→ **Required action**: Without changing anything, set down every line shown below.

→ **Provided records**:
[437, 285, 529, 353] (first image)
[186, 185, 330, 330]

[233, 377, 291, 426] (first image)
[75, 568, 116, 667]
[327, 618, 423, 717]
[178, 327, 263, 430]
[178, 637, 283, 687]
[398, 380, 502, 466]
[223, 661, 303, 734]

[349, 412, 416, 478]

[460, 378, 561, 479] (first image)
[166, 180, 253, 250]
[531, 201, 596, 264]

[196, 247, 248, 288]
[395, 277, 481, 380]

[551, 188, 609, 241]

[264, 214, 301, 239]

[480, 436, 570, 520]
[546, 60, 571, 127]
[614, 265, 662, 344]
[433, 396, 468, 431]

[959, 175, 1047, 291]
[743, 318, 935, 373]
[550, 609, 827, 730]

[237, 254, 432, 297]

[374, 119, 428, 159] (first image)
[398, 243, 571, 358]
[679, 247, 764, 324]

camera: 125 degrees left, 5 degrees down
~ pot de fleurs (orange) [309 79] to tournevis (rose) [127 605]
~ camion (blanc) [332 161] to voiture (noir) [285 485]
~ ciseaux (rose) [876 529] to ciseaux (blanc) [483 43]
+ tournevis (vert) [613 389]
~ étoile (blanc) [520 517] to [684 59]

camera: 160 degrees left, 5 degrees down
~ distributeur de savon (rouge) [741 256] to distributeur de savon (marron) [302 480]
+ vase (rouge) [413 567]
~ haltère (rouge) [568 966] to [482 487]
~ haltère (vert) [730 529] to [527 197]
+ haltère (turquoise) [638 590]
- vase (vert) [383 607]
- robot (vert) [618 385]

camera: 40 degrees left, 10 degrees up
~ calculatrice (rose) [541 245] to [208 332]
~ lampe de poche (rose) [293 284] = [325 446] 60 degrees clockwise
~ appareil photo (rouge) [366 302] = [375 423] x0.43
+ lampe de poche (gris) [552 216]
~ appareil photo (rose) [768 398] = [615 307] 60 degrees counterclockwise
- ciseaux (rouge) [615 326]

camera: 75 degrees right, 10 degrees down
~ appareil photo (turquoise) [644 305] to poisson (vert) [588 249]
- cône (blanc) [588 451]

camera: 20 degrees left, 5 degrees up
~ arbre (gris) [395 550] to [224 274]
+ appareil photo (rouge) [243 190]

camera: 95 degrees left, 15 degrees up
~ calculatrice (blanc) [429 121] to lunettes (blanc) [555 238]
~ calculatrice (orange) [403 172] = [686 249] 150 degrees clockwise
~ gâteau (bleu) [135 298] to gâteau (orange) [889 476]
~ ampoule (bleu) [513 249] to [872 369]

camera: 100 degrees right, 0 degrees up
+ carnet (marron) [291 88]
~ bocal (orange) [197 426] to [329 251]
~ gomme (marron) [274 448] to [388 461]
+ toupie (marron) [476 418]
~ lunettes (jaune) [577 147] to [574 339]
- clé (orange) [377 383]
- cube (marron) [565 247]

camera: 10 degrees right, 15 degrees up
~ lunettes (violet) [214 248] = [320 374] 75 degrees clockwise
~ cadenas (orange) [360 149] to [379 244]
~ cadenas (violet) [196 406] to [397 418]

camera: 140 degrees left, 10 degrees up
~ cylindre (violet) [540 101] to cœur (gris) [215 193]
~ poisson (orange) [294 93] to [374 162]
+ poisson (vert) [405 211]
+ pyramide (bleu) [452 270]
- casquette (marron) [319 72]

→ **Expected answer**:
[437, 285, 529, 353] (first image)
[186, 185, 330, 330]

[233, 377, 291, 426] (first image)
[75, 568, 116, 667]
[327, 618, 423, 717]
[178, 327, 263, 430]
[178, 637, 283, 687]
[398, 380, 502, 466]
[223, 661, 303, 734]

[349, 412, 416, 478]

[460, 378, 561, 479] (first image)
[166, 180, 253, 250]
[531, 201, 596, 264]

[196, 247, 248, 288]
[395, 277, 481, 380]

[551, 188, 609, 241]

[264, 214, 301, 239]

[480, 436, 570, 520]
[546, 60, 571, 127]
[614, 265, 662, 344]
[433, 396, 468, 431]

[959, 175, 1047, 291]
[743, 318, 935, 373]
[550, 609, 827, 730]

[237, 254, 432, 297]

[374, 119, 428, 159] (first image)
[398, 243, 571, 358]
[679, 247, 764, 324]

camera: 125 degrees left, 5 degrees down
~ pot de fleurs (orange) [309 79] to tournevis (rose) [127 605]
~ camion (blanc) [332 161] to voiture (noir) [285 485]
~ ciseaux (rose) [876 529] to ciseaux (blanc) [483 43]
+ tournevis (vert) [613 389]
~ étoile (blanc) [520 517] to [684 59]

camera: 160 degrees left, 5 degrees down
~ distributeur de savon (rouge) [741 256] to distributeur de savon (marron) [302 480]
+ vase (rouge) [413 567]
~ haltère (rouge) [568 966] to [482 487]
~ haltère (vert) [730 529] to [527 197]
+ haltère (turquoise) [638 590]
- vase (vert) [383 607]
- robot (vert) [618 385]

camera: 40 degrees left, 10 degrees up
~ calculatrice (rose) [541 245] to [208 332]
~ lampe de poche (rose) [293 284] = [325 446] 60 degrees clockwise
~ appareil photo (rouge) [366 302] = [375 423] x0.43
+ lampe de poche (gris) [552 216]
~ appareil photo (rose) [768 398] = [615 307] 60 degrees counterclockwise
- ciseaux (rouge) [615 326]

camera: 75 degrees right, 10 degrees down
~ appareil photo (turquoise) [644 305] to poisson (vert) [588 249]
- cône (blanc) [588 451]

camera: 20 degrees left, 5 degrees up
~ arbre (gris) [395 550] to [224 274]
+ appareil photo (rouge) [243 190]

camera: 95 degrees left, 15 degrees up
~ calculatrice (blanc) [429 121] to lunettes (blanc) [555 238]
~ calculatrice (orange) [403 172] = [686 249] 150 degrees clockwise
~ gâteau (bleu) [135 298] to gâteau (orange) [889 476]
~ ampoule (bleu) [513 249] to [872 369]

camera: 100 degrees right, 0 degrees up
+ carnet (marron) [291 88]
~ bocal (orange) [197 426] to [329 251]
~ gomme (marron) [274 448] to [388 461]
+ toupie (marron) [476 418]
~ lunettes (jaune) [577 147] to [574 339]
- clé (orange) [377 383]
- cube (marron) [565 247]

camera: 10 degrees right, 15 degrees up
~ lunettes (violet) [214 248] = [320 374] 75 degrees clockwise
~ cadenas (orange) [360 149] to [379 244]
~ cadenas (violet) [196 406] to [397 418]

camera: 140 degrees left, 10 degrees up
~ cylindre (violet) [540 101] to cœur (gris) [215 193]
~ poisson (orange) [294 93] to [374 162]
+ poisson (vert) [405 211]
+ pyramide (bleu) [452 270]
- casquette (marron) [319 72]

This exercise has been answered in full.